- [Object change listings]

_ _ _

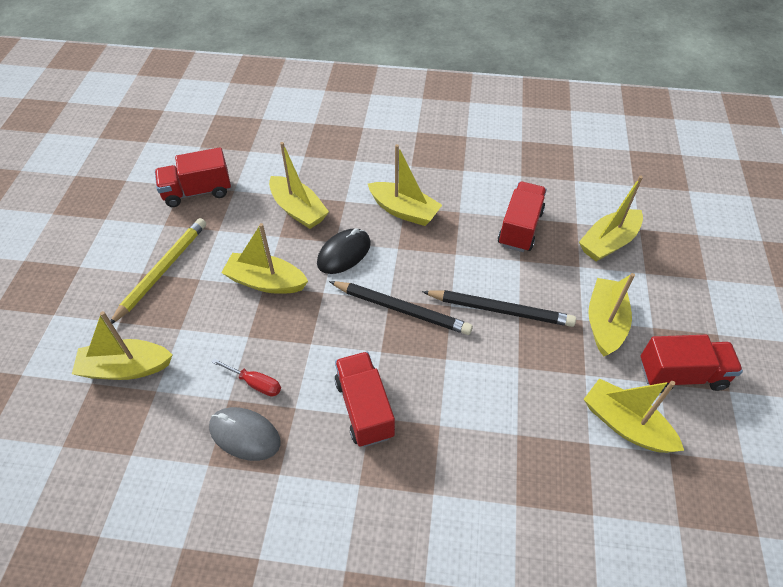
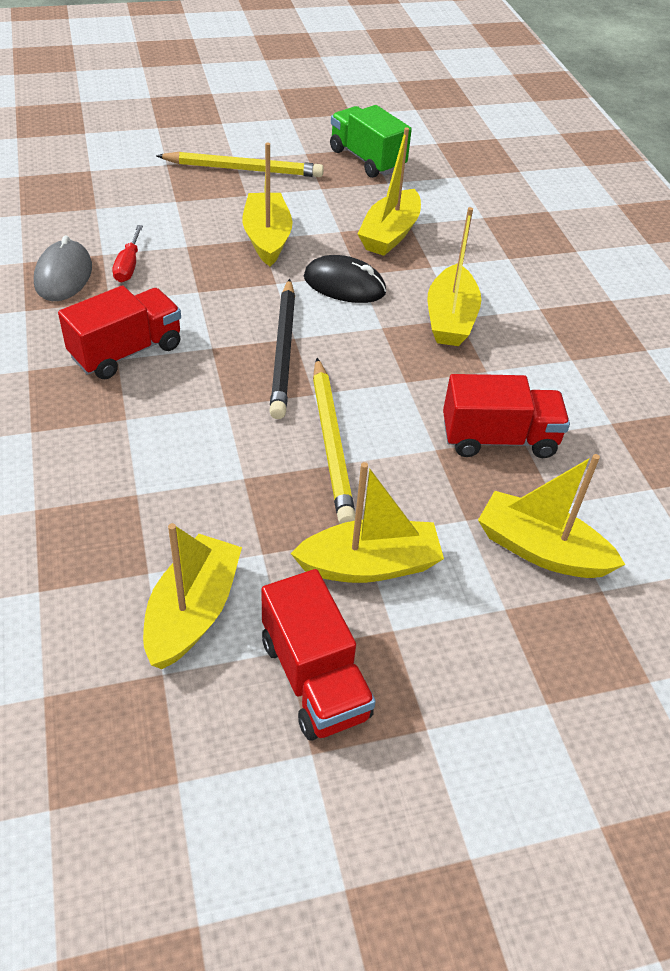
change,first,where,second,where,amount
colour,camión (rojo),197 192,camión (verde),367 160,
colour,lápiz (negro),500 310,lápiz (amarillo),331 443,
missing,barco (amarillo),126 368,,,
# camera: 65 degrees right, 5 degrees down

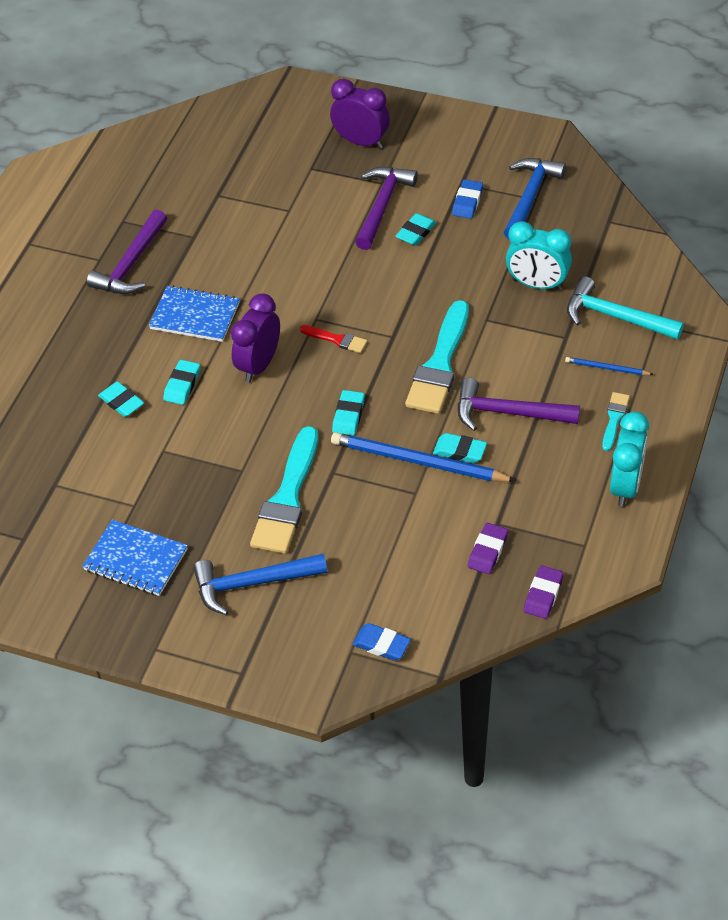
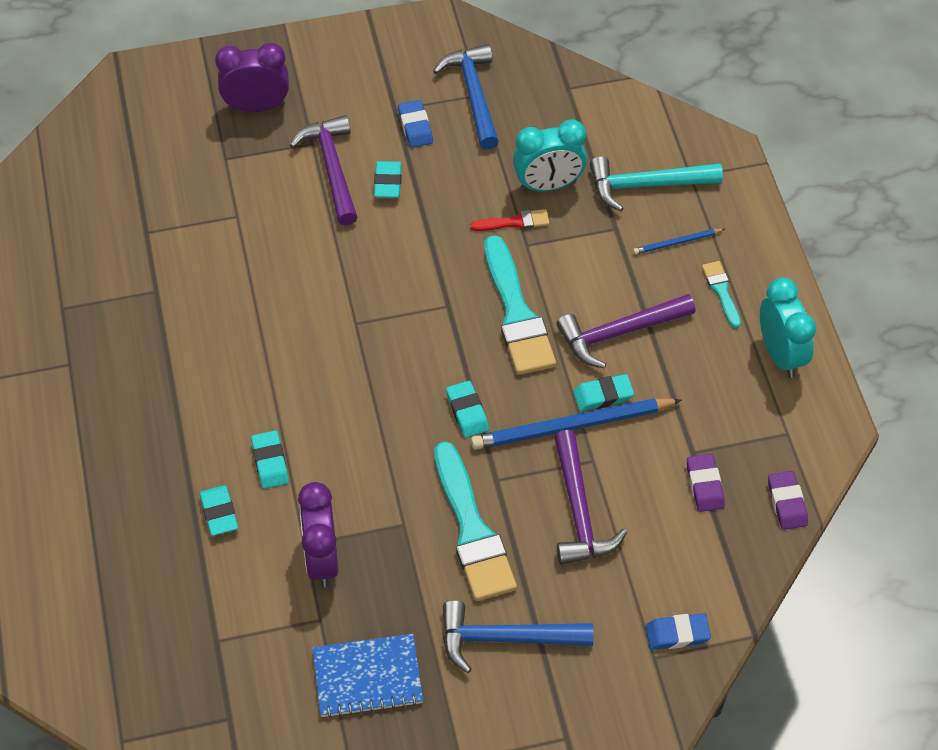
change,first,where,second,where,amount
relocated,martillo (morado),131 264,,579 511,
missing,cuaderno (azul),195 316,,,
relocated,despertador (morado),259 365,,322 559,
relocated,pincel (rojo),336 339,,514 222,
spun,goma de borrar (turquesa),121 402,,219 513,60 degrees clockwise
spun,martillo (azul),252 583,,505 638,45 degrees clockwise
# camera: 35 degrees left, 5 degrees up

_ _ _

- [What is expected] Output every record above exactly, leaving out the pictures.

- [Task response]
change,first,where,second,where,amount
colour,camión (rojo),197 192,camión (verde),367 160,
colour,lápiz (negro),500 310,lápiz (amarillo),331 443,
missing,barco (amarillo),126 368,,,
# camera: 65 degrees right, 5 degrees down

change,first,where,second,where,amount
relocated,martillo (morado),131 264,,579 511,
missing,cuaderno (azul),195 316,,,
relocated,despertador (morado),259 365,,322 559,
relocated,pincel (rojo),336 339,,514 222,
spun,goma de borrar (turquesa),121 402,,219 513,60 degrees clockwise
spun,martillo (azul),252 583,,505 638,45 degrees clockwise
# camera: 35 degrees left, 5 degrees up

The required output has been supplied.